- [Exercise prompt]: Of the entries below, restate word for word only the section that runs from the line with "brown geripelol ended" to the line with "The turquoise rasizedul", counting both ends.

- [Data extract]:

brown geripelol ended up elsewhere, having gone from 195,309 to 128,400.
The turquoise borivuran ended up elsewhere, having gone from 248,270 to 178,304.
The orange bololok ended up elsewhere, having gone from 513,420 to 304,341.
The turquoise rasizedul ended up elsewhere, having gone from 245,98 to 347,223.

--

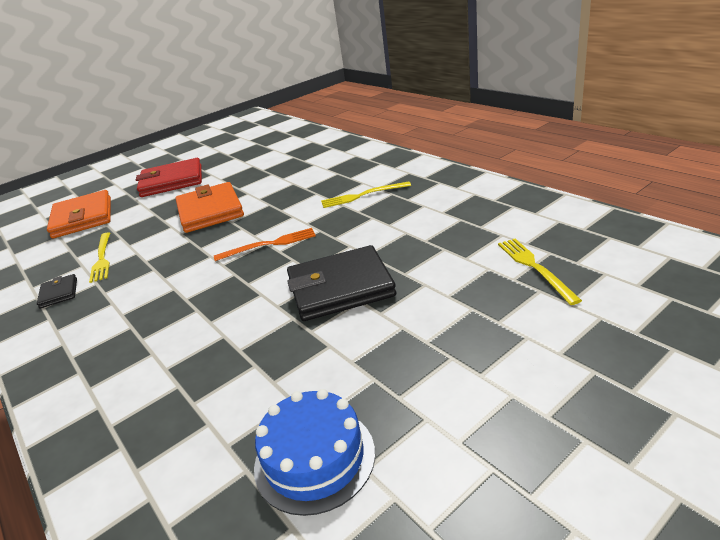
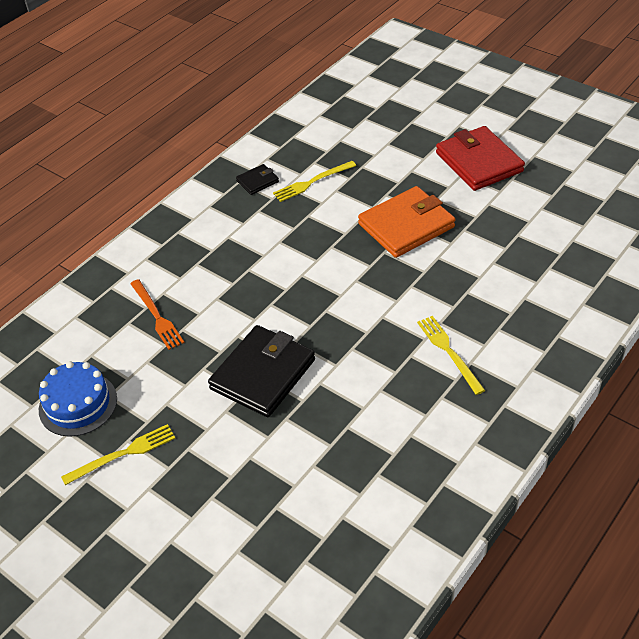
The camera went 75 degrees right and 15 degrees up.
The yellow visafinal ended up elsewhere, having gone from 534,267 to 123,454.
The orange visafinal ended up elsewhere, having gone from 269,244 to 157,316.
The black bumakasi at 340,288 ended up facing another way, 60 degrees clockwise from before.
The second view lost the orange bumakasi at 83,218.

* * *

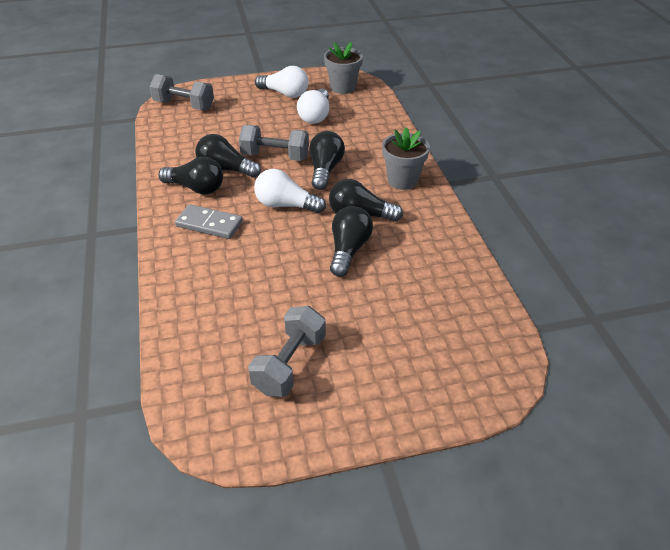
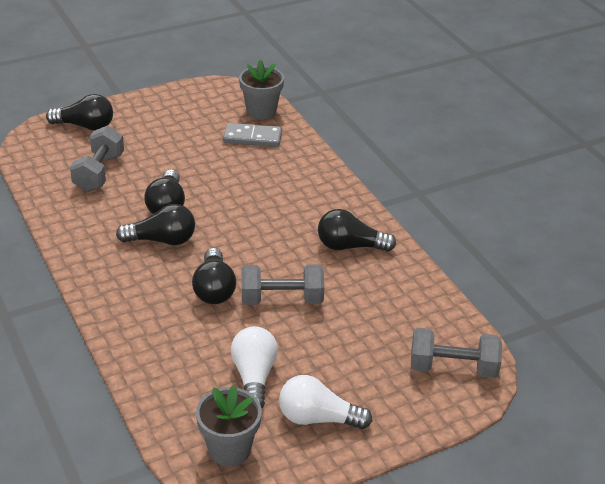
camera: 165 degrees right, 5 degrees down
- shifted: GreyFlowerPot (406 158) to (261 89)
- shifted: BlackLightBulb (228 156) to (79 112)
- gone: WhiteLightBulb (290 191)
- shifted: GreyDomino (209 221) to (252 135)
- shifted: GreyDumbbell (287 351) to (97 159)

- [Result]:
brown geripelol ended up elsewhere, having gone from 195,309 to 128,400.
The turquoise borivuran ended up elsewhere, having gone from 248,270 to 178,304.
The orange bololok ended up elsewhere, having gone from 513,420 to 304,341.
The turquoise rasizedul ended up elsewhere, having gone from 245,98 to 347,223.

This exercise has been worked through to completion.